• [DATA SECTION]
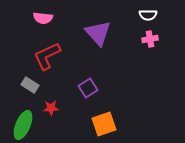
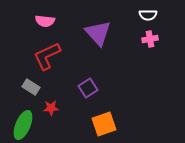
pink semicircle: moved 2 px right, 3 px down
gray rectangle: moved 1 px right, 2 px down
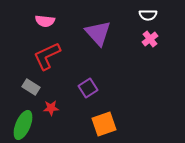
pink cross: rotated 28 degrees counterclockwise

---

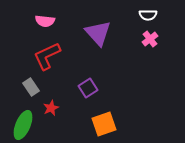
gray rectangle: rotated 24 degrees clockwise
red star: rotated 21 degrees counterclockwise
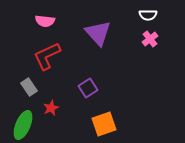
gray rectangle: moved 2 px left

• [PROBLEM STATEMENT] Set down, word for word, the lines of the records above, starting at the line containing "pink semicircle: moved 2 px right, 3 px down" and ending at the line containing "gray rectangle: moved 1 px right, 2 px down".

• [SOLUTION]
pink semicircle: moved 2 px right, 3 px down
gray rectangle: moved 1 px right, 2 px down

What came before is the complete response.